• **Task description**:
Only certain lines below are wanted: those starting at the line containing "(317, 88) = (636, 167): purple jar -> none" and ending at the line containing "(532, 324) = (328, 409): purple", both included, each retyped exactly.

----------------

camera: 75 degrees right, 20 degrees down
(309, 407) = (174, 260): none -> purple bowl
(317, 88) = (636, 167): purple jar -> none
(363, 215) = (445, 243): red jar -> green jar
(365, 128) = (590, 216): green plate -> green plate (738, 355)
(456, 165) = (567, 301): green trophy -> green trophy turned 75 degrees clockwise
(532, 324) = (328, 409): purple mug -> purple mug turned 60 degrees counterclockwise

----------------

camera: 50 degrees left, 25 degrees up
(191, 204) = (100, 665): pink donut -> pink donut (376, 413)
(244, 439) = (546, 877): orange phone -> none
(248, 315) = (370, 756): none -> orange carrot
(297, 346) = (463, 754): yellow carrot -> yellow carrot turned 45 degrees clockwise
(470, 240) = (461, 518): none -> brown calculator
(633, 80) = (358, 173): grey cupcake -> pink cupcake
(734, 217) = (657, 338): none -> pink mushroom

----------------

• **Task result**:
(317, 88) = (636, 167): purple jar -> none
(363, 215) = (445, 243): red jar -> green jar
(365, 128) = (590, 216): green plate -> green plate (738, 355)
(456, 165) = (567, 301): green trophy -> green trophy turned 75 degrees clockwise
(532, 324) = (328, 409): purple mug -> purple mug turned 60 degrees counterclockwise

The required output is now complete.